**Task to carry out**
Skip the images and copy each record exactly as written.

**Records for the task**

=-=-=

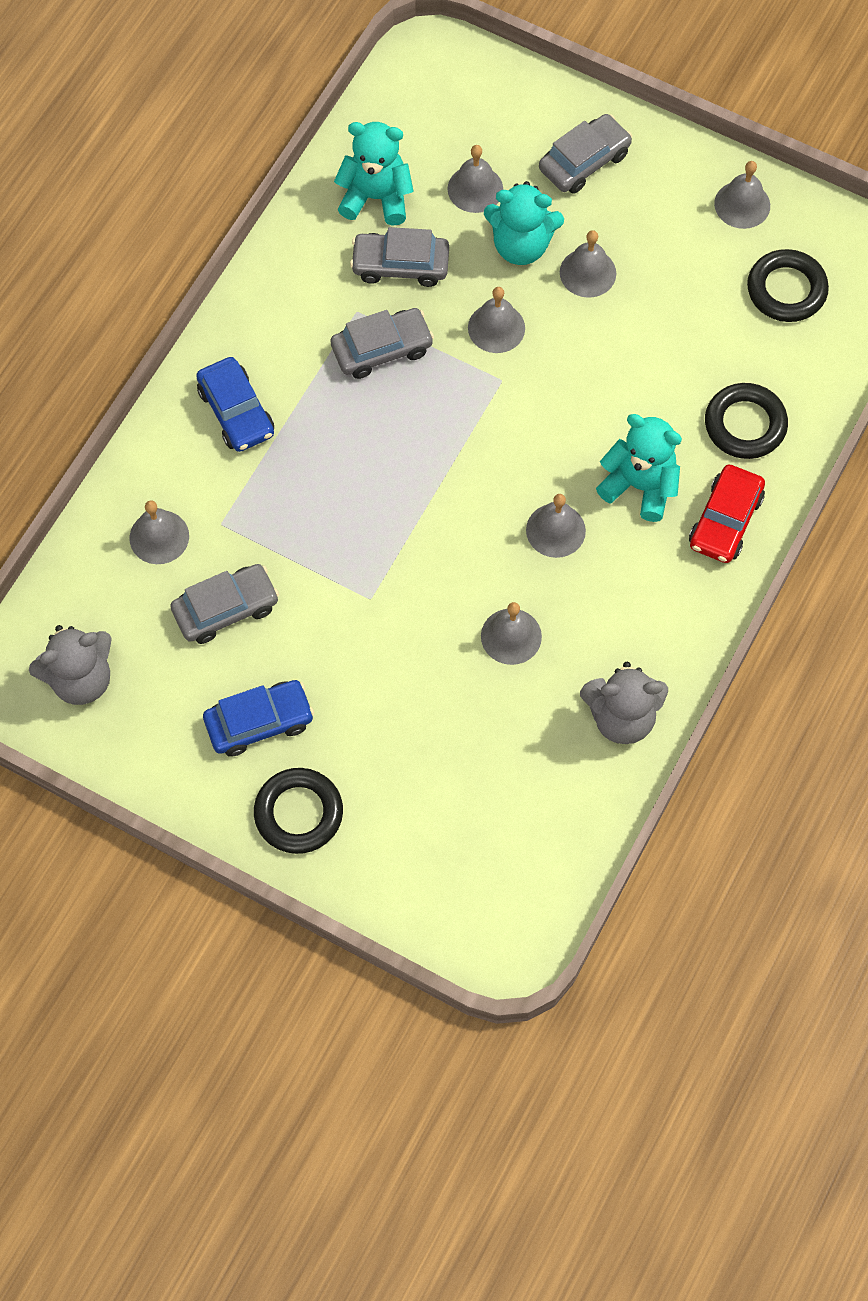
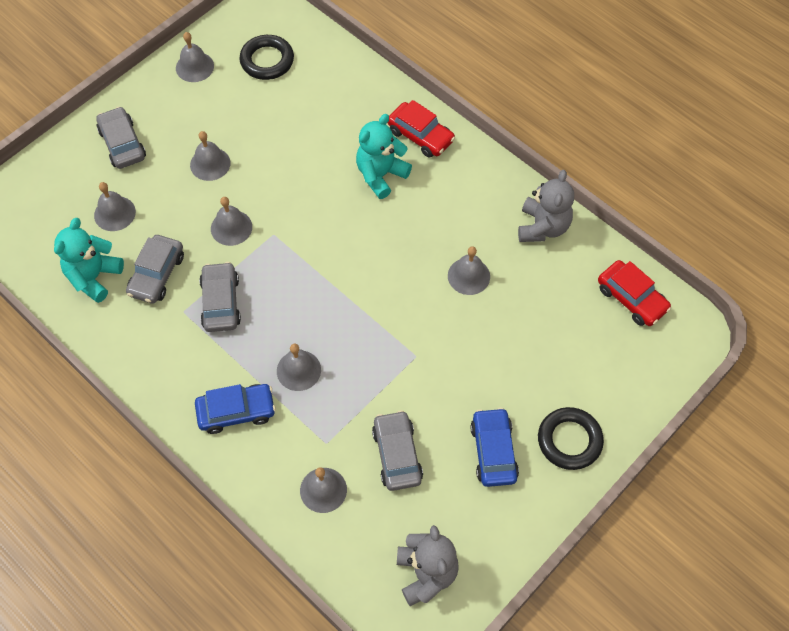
camera: 75 degrees left, 5 degrees down
(521, 245) = (172, 197): turquoise teddy bear -> none
(539, 858) = (631, 298): none -> red car
(555, 530) = (398, 230): grey bell -> grey bell (298, 370)
(745, 424) = (356, 107): black ring -> none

=-=-=

**Reply**
camera: 75 degrees left, 5 degrees down
(521, 245) = (172, 197): turquoise teddy bear -> none
(539, 858) = (631, 298): none -> red car
(555, 530) = (398, 230): grey bell -> grey bell (298, 370)
(745, 424) = (356, 107): black ring -> none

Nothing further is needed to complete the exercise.